-- Dataset records --
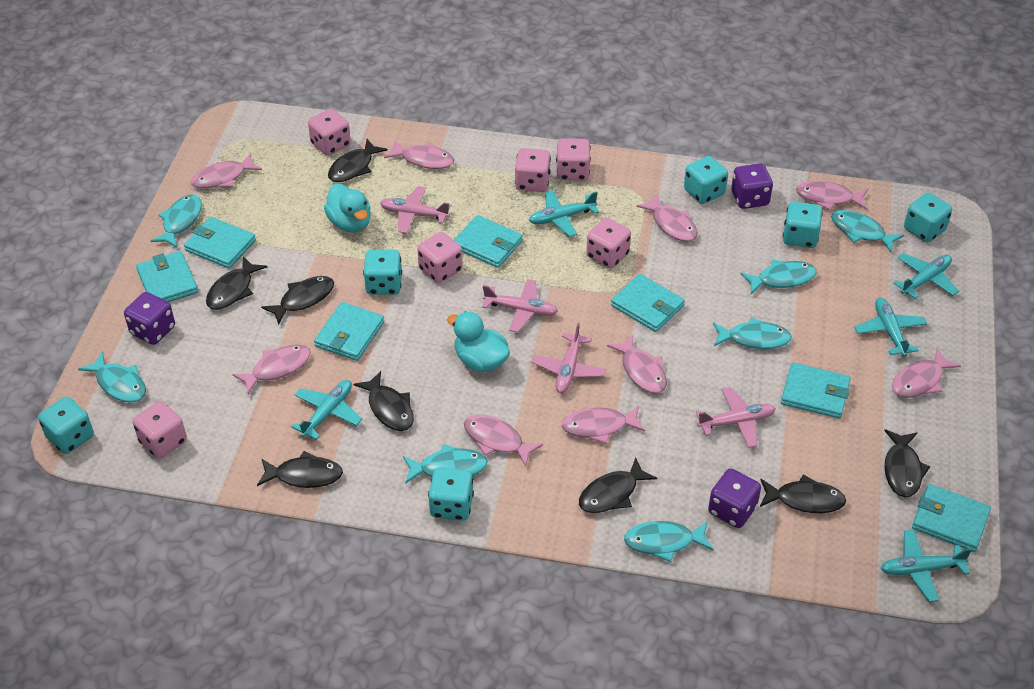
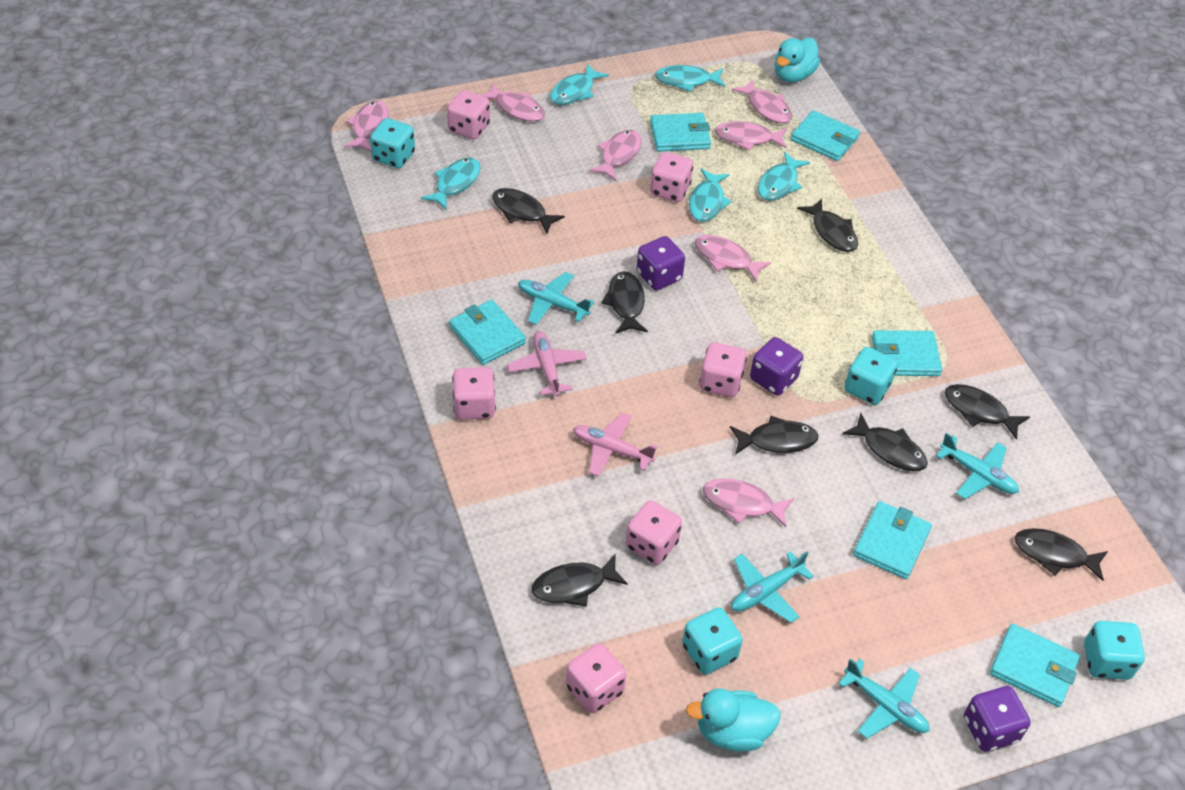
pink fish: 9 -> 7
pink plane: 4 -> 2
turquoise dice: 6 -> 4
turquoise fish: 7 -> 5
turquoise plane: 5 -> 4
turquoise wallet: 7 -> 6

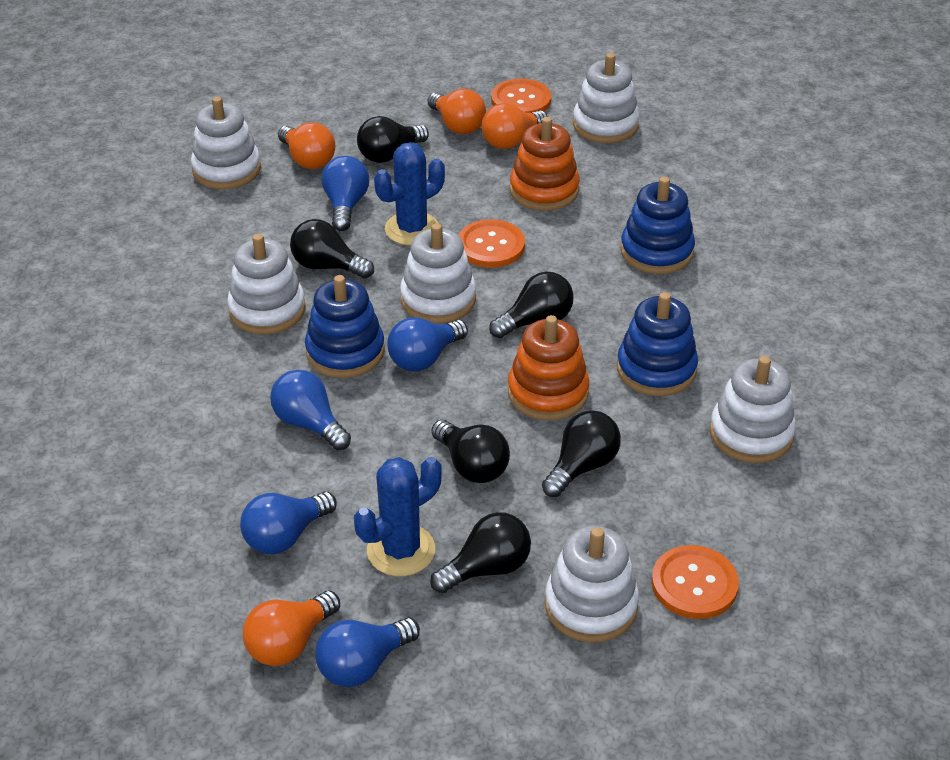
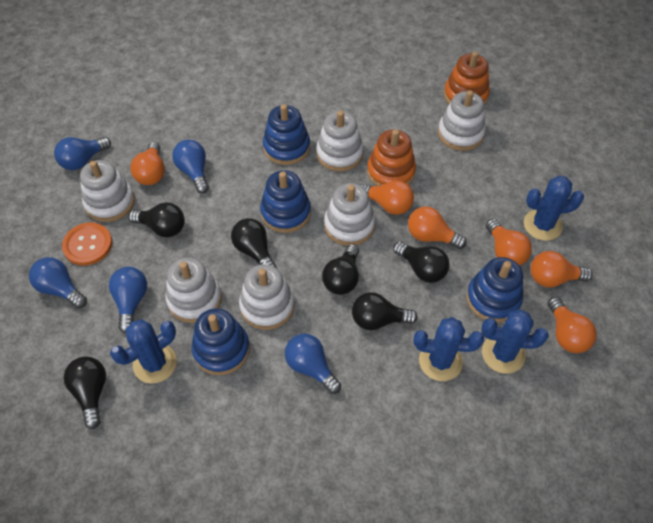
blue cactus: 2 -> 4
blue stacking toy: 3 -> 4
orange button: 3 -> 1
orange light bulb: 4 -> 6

--

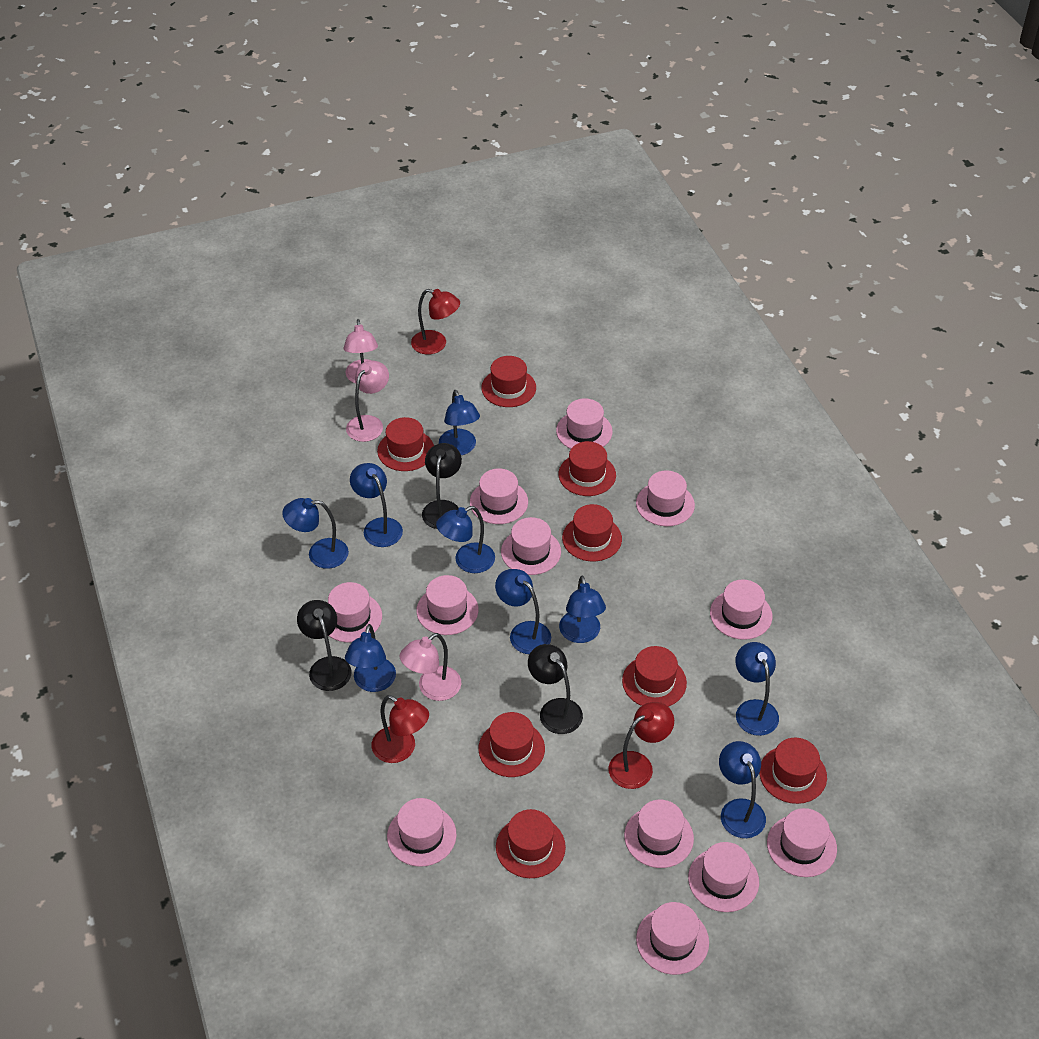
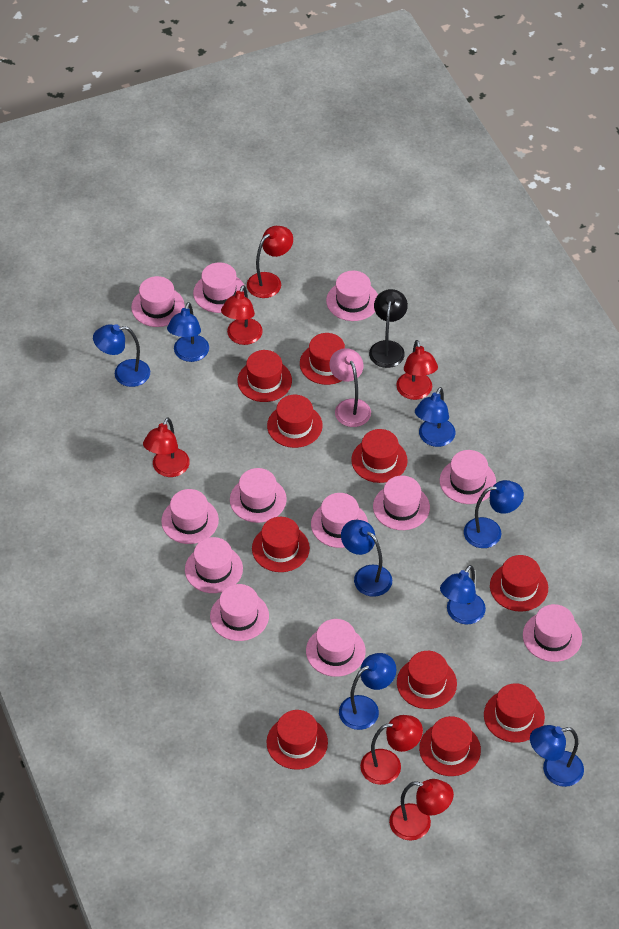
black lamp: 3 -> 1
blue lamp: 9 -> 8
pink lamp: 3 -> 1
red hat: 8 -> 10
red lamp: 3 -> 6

---

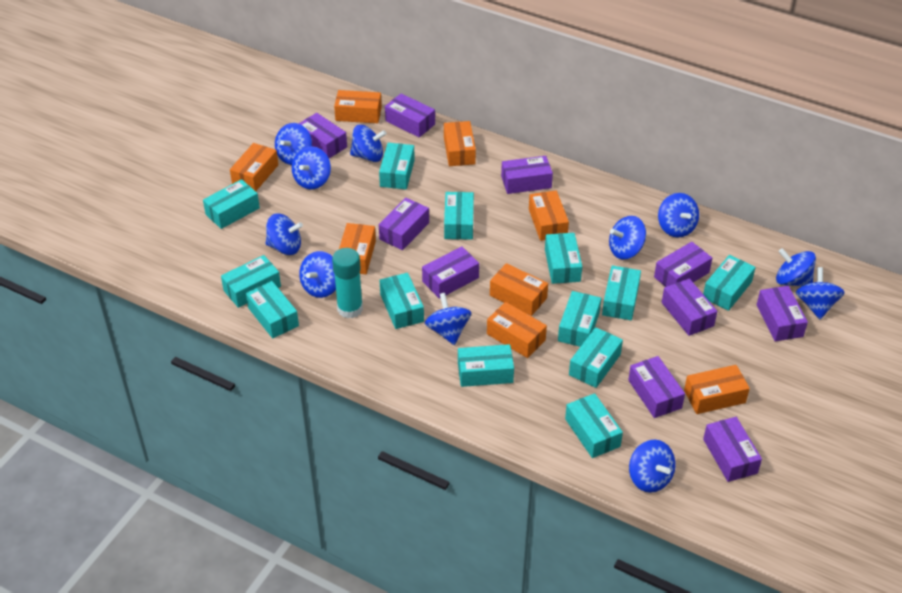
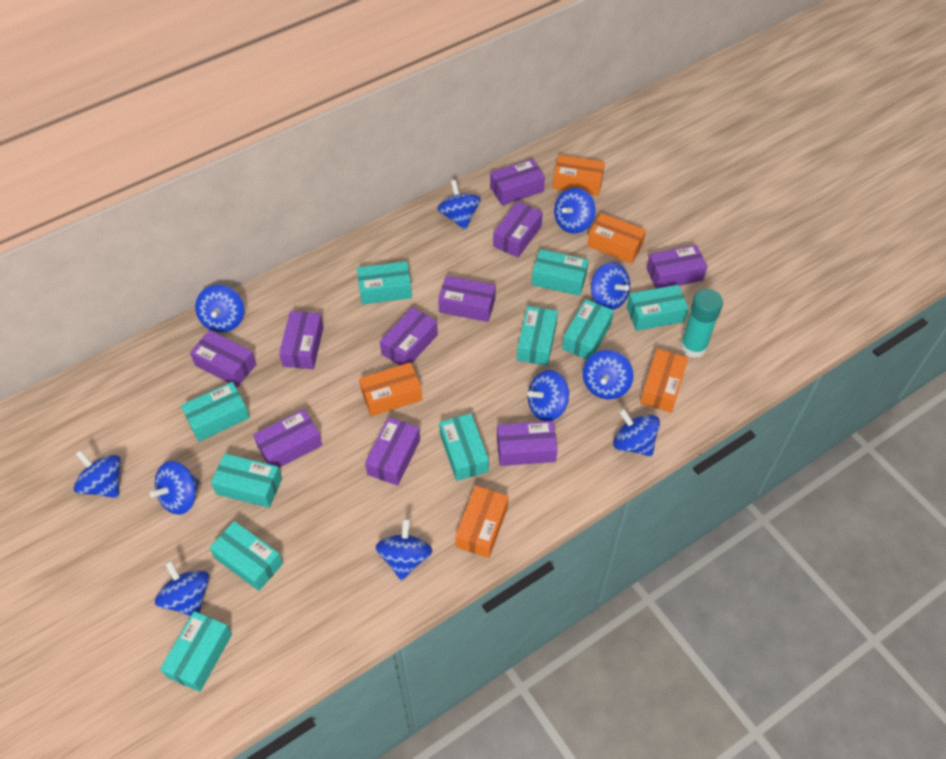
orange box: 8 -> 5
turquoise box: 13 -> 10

-- Prompt --
Your answer should consist of the lines above between those holding "pink fish: 9 -> 7" and "orange light bulb: 4 -> 6", inclusive, reproduced word for word and without pictures.

-- Exercise result --
pink fish: 9 -> 7
pink plane: 4 -> 2
turquoise dice: 6 -> 4
turquoise fish: 7 -> 5
turquoise plane: 5 -> 4
turquoise wallet: 7 -> 6

blue cactus: 2 -> 4
blue stacking toy: 3 -> 4
orange button: 3 -> 1
orange light bulb: 4 -> 6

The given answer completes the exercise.